> _YOUR INSTRUCTIONS_
Set down each line of the material that follows, exactly, with no pictures.

> _SOURCE MATERIAL_
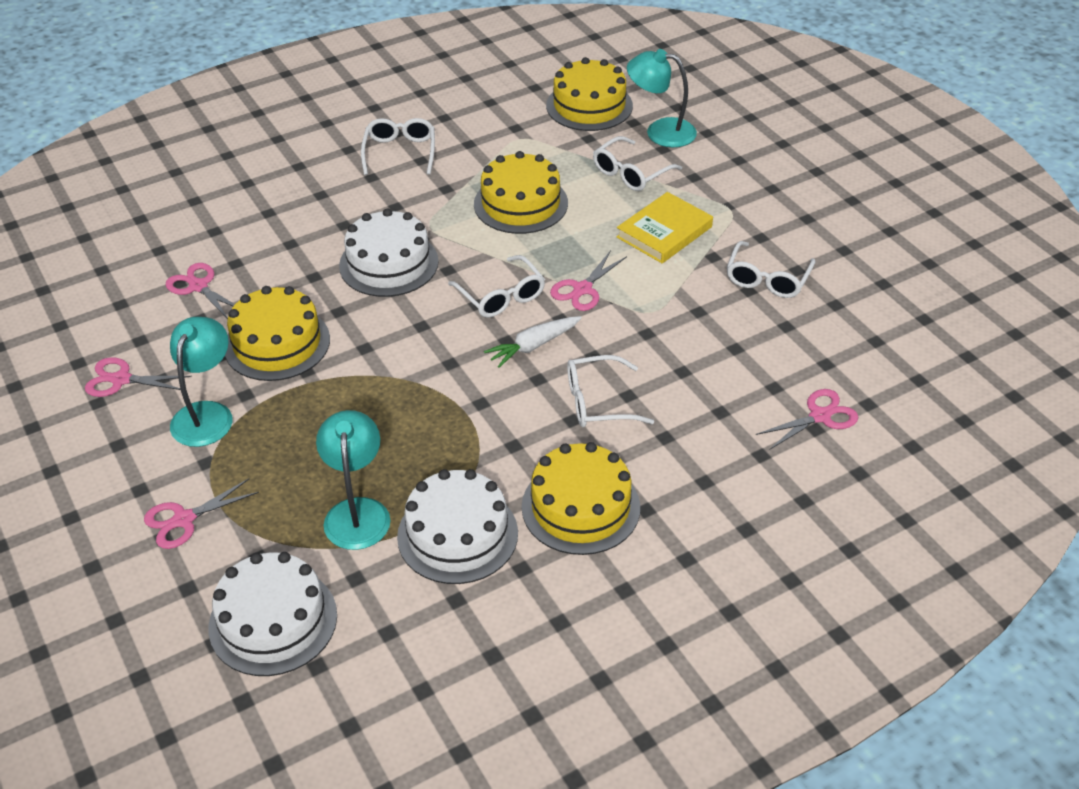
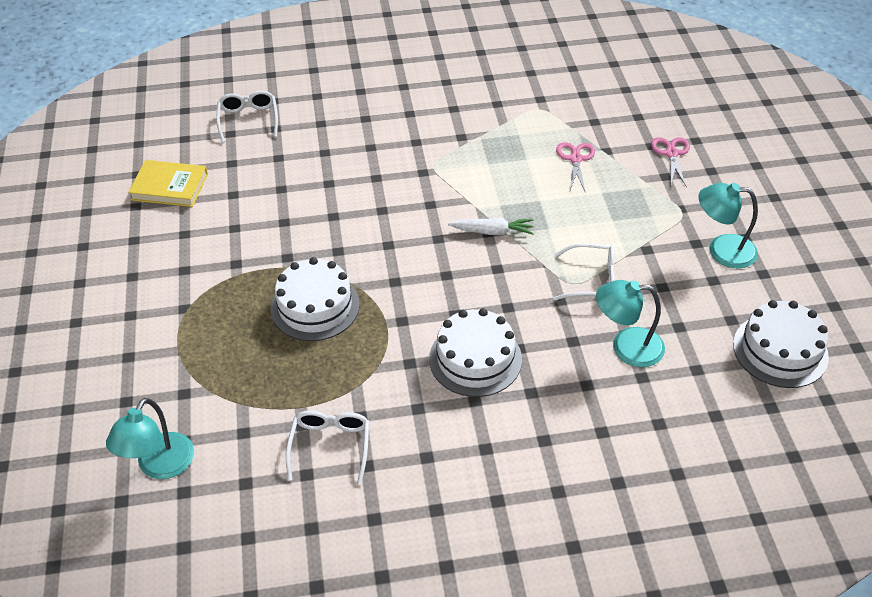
pink scissors: 5 -> 2
white glasses: 5 -> 3
yellow cake: 4 -> 0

> _ANSWER BOX_
pink scissors: 5 -> 2
white glasses: 5 -> 3
yellow cake: 4 -> 0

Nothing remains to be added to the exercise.